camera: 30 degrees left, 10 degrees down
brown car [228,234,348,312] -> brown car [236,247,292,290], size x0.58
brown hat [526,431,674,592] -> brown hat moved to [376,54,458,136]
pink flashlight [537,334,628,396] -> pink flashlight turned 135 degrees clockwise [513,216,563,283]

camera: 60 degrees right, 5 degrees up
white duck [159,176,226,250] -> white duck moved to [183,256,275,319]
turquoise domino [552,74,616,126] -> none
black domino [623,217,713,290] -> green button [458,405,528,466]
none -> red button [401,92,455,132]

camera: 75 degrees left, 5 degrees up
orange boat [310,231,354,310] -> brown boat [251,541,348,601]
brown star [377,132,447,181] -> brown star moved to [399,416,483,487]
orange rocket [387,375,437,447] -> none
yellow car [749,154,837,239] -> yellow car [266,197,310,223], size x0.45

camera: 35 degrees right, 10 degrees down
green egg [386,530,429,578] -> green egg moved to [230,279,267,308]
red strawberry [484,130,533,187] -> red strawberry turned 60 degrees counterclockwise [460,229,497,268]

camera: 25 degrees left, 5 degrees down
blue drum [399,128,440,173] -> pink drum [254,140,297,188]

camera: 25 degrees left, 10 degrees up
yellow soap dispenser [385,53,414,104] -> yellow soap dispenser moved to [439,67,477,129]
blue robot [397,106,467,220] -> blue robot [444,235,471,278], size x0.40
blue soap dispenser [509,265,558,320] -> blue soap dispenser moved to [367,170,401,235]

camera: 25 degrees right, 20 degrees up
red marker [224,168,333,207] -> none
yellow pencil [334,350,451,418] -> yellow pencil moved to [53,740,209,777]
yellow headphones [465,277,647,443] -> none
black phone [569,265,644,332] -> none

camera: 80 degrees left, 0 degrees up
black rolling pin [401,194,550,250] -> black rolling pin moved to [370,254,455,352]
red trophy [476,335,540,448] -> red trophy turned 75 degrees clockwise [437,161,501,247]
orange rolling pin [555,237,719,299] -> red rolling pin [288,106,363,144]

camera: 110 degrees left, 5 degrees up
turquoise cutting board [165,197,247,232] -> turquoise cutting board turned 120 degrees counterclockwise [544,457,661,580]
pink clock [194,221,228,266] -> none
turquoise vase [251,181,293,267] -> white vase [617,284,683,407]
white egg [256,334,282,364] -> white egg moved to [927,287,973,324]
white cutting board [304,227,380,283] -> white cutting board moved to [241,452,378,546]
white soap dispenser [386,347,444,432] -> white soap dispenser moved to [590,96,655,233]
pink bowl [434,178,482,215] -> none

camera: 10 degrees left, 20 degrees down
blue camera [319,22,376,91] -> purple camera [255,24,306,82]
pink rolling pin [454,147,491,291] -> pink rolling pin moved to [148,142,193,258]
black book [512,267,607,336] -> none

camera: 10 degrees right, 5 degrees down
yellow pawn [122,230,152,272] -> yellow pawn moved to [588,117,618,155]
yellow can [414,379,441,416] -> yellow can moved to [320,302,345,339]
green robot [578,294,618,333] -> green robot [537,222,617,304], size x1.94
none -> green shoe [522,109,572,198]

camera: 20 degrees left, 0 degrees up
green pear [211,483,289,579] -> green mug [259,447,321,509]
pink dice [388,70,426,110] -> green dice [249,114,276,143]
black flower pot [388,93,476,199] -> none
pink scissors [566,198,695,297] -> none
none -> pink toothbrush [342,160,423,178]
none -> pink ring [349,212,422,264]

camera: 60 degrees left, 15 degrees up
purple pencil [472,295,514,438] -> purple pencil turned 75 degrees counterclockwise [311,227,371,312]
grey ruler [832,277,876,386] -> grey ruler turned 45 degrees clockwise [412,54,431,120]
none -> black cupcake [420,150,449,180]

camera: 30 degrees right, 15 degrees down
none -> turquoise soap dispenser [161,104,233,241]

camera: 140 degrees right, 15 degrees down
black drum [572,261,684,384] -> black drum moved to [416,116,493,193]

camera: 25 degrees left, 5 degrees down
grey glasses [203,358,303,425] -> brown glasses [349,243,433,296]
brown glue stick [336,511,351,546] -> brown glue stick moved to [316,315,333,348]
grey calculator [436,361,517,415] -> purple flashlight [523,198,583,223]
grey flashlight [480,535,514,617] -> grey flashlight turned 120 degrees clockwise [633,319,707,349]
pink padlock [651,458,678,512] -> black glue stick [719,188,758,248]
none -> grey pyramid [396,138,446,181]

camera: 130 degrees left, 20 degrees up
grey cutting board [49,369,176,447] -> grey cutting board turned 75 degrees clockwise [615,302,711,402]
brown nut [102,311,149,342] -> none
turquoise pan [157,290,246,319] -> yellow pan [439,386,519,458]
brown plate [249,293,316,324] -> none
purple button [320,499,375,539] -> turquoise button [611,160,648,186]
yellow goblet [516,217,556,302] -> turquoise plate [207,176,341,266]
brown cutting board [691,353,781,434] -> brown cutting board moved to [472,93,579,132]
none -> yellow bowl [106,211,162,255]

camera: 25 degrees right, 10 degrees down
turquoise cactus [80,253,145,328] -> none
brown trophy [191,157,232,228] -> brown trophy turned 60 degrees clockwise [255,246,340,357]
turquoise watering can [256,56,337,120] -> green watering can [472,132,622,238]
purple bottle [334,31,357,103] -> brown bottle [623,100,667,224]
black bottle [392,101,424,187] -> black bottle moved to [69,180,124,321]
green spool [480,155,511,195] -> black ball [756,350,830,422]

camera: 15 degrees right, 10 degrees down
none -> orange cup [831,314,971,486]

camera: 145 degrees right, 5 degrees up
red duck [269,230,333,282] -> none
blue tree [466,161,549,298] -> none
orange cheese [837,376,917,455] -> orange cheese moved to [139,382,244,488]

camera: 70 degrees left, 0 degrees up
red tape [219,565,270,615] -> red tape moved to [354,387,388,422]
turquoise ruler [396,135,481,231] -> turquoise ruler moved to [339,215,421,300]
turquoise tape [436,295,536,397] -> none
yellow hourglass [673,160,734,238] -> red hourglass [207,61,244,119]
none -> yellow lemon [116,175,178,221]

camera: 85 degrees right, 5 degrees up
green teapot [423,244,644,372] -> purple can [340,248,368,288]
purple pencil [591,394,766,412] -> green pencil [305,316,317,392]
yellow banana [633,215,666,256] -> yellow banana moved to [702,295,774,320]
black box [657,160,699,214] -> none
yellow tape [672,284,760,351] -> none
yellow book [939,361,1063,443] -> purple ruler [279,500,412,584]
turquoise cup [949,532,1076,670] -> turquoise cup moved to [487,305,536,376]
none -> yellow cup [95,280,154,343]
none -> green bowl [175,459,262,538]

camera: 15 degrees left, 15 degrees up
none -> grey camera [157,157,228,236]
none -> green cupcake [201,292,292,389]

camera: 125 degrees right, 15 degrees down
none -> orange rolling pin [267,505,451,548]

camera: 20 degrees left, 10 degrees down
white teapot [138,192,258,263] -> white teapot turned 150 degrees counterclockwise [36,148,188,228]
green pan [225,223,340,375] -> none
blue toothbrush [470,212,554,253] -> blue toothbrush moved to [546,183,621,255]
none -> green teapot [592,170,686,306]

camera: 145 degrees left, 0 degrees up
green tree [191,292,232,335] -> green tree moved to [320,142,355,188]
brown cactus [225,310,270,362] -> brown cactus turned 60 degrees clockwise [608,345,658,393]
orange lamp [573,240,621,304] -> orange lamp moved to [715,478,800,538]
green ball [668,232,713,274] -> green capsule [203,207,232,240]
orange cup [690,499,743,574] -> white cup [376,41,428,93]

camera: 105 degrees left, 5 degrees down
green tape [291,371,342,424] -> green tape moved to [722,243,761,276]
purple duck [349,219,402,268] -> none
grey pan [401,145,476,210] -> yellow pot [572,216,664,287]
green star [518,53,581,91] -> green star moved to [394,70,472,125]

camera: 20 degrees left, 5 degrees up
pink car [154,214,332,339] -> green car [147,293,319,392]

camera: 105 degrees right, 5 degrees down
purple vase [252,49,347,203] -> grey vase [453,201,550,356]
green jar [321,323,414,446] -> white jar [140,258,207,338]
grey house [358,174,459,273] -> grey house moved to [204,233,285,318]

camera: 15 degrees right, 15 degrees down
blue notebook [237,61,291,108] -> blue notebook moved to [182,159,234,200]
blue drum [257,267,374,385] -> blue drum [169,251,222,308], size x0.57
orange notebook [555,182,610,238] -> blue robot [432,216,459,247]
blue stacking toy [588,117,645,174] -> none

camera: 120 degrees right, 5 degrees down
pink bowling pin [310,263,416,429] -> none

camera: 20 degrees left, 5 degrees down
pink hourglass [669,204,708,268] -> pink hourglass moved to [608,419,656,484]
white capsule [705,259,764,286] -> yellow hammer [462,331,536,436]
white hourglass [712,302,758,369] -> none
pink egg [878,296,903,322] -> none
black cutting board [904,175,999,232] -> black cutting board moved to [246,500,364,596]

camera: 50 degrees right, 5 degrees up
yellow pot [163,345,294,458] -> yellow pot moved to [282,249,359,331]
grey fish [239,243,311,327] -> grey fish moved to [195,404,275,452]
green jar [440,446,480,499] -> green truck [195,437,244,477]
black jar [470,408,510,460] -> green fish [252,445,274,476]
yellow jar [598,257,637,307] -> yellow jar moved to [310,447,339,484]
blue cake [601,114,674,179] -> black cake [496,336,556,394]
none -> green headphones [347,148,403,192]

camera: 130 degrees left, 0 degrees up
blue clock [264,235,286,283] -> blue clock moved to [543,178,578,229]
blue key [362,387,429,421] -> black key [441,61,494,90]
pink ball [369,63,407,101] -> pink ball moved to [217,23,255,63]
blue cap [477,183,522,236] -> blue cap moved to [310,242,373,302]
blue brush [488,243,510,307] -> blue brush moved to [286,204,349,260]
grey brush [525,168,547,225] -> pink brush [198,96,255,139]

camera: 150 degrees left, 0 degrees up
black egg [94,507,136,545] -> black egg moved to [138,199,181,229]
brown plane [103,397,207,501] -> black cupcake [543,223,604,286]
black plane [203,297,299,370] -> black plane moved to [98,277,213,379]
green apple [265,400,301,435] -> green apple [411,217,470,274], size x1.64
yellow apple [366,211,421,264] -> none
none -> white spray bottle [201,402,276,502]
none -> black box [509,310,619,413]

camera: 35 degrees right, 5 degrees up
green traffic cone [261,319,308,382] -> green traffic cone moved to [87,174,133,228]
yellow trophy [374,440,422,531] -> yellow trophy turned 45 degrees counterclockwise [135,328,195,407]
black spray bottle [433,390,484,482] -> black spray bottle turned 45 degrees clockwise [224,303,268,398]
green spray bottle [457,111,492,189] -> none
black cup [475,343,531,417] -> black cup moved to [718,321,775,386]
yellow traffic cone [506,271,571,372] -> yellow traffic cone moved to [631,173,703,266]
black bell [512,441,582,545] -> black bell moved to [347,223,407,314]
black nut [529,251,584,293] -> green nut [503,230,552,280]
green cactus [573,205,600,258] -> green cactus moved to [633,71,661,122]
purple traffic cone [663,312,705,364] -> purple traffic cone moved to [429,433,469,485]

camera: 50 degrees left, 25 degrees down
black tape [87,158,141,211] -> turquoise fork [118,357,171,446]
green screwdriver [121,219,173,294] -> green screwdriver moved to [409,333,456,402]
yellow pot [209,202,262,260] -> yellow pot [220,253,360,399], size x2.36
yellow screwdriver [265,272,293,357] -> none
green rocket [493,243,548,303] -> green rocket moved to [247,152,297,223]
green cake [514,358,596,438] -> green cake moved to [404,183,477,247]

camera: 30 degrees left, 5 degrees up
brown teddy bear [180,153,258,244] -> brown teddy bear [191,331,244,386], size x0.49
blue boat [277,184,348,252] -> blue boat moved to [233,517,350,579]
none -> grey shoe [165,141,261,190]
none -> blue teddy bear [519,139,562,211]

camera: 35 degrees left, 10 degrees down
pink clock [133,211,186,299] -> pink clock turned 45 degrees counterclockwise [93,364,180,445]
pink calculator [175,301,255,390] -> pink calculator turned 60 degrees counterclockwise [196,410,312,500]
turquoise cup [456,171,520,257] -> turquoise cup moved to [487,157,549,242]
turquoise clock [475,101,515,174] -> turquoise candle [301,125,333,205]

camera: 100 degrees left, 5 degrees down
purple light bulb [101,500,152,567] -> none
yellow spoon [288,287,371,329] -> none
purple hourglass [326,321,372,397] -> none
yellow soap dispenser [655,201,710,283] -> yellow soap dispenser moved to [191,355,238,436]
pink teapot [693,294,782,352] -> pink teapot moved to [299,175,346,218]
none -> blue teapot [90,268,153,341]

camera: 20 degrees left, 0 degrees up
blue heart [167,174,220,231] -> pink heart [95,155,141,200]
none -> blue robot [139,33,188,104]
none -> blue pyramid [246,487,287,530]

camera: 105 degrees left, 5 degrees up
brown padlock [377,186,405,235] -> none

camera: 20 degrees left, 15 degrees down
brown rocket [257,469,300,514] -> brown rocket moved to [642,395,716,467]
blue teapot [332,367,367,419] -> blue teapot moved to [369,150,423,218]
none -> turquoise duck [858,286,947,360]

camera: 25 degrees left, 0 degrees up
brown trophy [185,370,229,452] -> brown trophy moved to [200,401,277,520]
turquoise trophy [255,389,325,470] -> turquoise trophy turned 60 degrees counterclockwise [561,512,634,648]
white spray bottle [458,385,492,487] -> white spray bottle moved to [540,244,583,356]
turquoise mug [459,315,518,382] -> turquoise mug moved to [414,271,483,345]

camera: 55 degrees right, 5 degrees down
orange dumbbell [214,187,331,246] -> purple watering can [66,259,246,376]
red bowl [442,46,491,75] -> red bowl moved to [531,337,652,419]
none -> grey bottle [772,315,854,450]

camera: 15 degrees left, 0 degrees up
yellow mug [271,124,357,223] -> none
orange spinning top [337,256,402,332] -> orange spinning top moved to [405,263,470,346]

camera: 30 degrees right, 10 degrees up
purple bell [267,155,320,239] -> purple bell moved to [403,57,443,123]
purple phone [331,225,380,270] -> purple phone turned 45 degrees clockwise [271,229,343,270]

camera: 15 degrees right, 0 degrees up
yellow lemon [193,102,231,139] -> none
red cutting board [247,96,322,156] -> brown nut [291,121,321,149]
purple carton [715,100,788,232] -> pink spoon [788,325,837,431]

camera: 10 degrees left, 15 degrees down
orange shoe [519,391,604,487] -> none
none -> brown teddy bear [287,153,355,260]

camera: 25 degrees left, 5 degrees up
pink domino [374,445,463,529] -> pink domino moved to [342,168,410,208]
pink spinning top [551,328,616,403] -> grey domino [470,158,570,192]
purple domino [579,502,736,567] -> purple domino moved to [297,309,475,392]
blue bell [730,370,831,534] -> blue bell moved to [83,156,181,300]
------------------------------------
Reproduce exactly, and only, the part of the listing above that begins at the line with "white capsule [705,259,764,286]" and goes on through the line with "none -> green headphones [347,148,403,192]".

__RESULT OF THIS TASK__.
white capsule [705,259,764,286] -> yellow hammer [462,331,536,436]
white hourglass [712,302,758,369] -> none
pink egg [878,296,903,322] -> none
black cutting board [904,175,999,232] -> black cutting board moved to [246,500,364,596]

camera: 50 degrees right, 5 degrees up
yellow pot [163,345,294,458] -> yellow pot moved to [282,249,359,331]
grey fish [239,243,311,327] -> grey fish moved to [195,404,275,452]
green jar [440,446,480,499] -> green truck [195,437,244,477]
black jar [470,408,510,460] -> green fish [252,445,274,476]
yellow jar [598,257,637,307] -> yellow jar moved to [310,447,339,484]
blue cake [601,114,674,179] -> black cake [496,336,556,394]
none -> green headphones [347,148,403,192]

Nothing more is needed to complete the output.